- [Directions for this task]: Images in the records should be skipped while the rest is transcribed verbatim.

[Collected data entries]
____________________

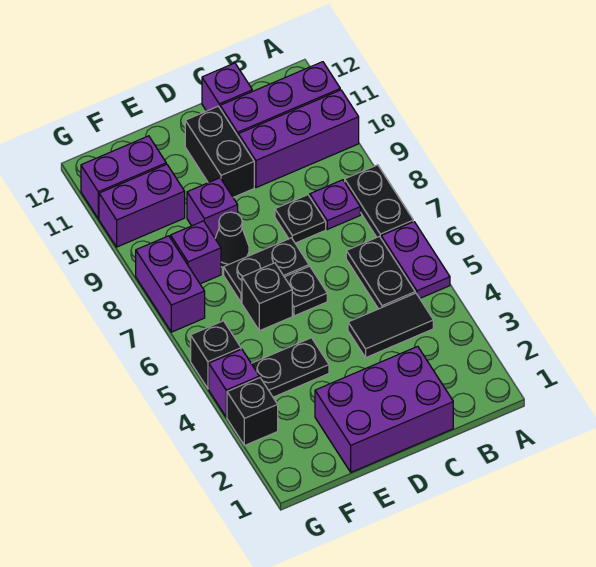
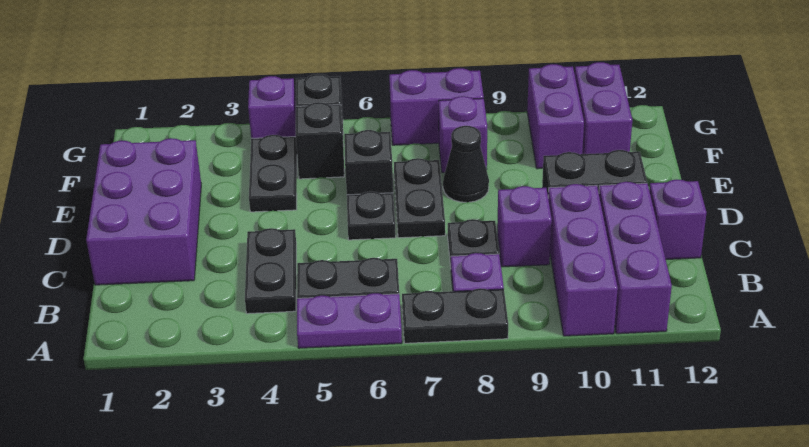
black tile B4:C4 level 1 -> black plate B4:C4 level 1
purple brick E9 level 1 -> purple brick C9 level 1
black brick G3 level 1 -> black brick F5 level 1

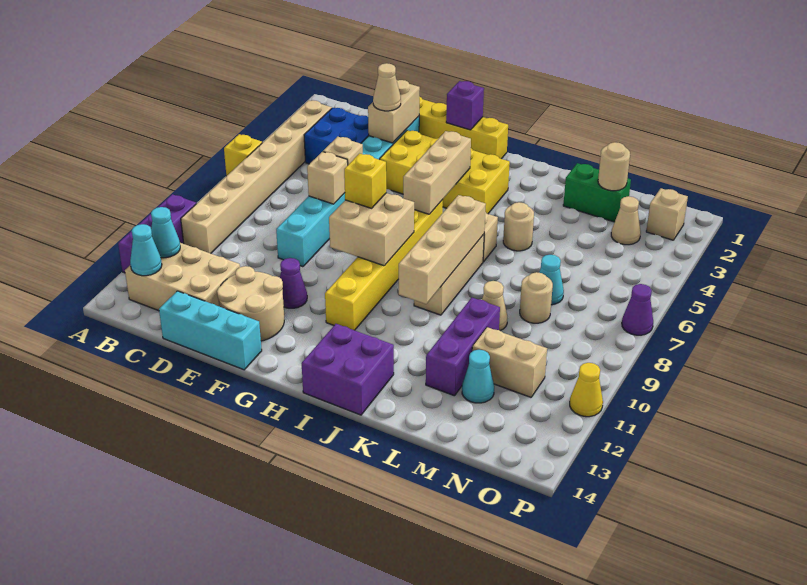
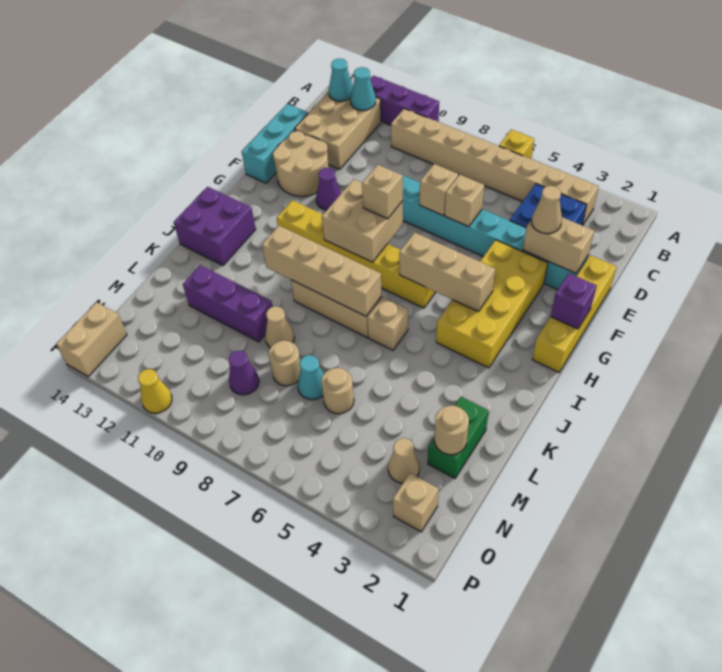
yellow brick G8 level 3 -> tan brick G8 level 3
tan round brick K5 level 1 -> tan round brick M6 level 1
tan brick M11:N11 level 1 -> tan brick O14:P14 level 1
cyan cone M12 level 1 -> none
purple cone P7 level 1 -> purple cone N9 level 1

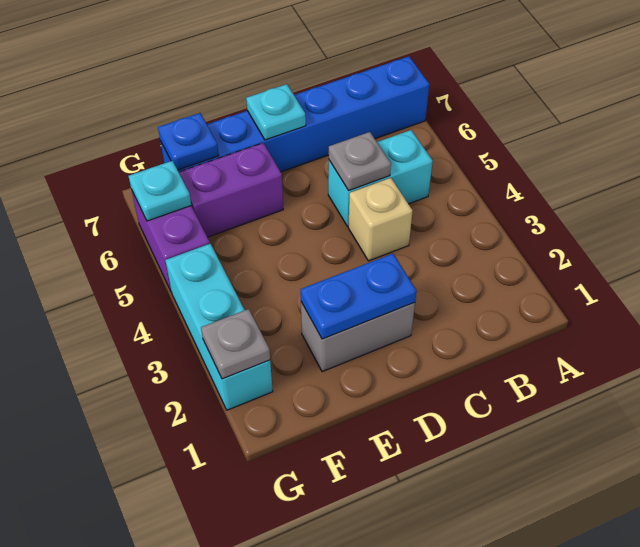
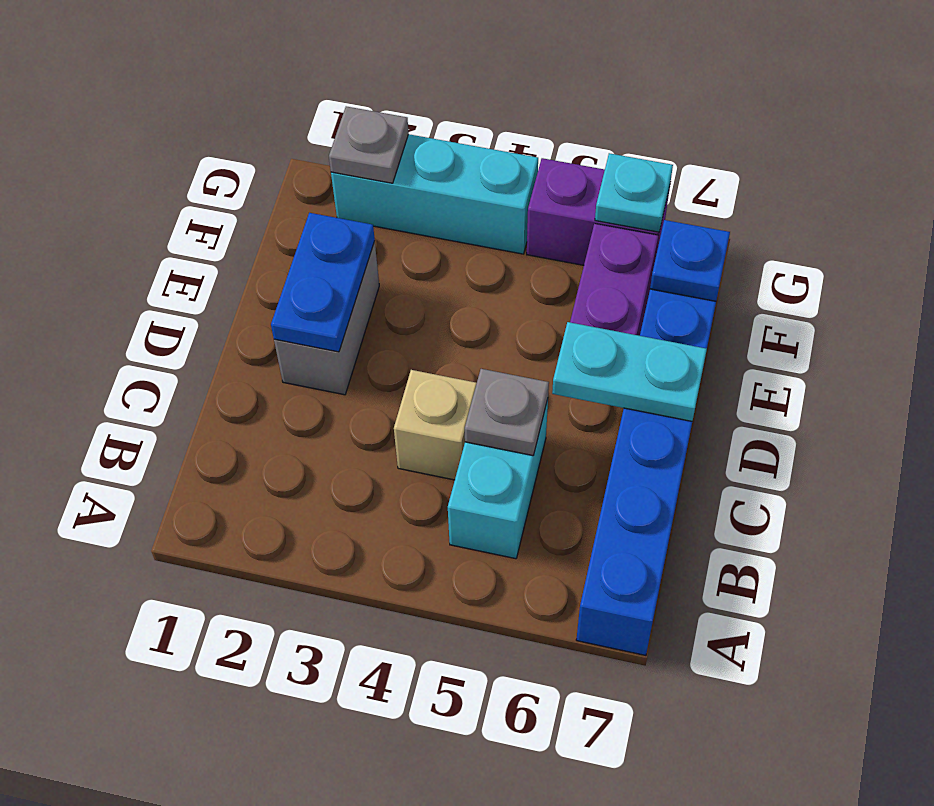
cyan plate D7 level 2 -> cyan plate D6:D7 level 2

____________________

- [Response to this exercise]:
black tile B4:C4 level 1 -> black plate B4:C4 level 1
purple brick E9 level 1 -> purple brick C9 level 1
black brick G3 level 1 -> black brick F5 level 1

yellow brick G8 level 3 -> tan brick G8 level 3
tan round brick K5 level 1 -> tan round brick M6 level 1
tan brick M11:N11 level 1 -> tan brick O14:P14 level 1
cyan cone M12 level 1 -> none
purple cone P7 level 1 -> purple cone N9 level 1

cyan plate D7 level 2 -> cyan plate D6:D7 level 2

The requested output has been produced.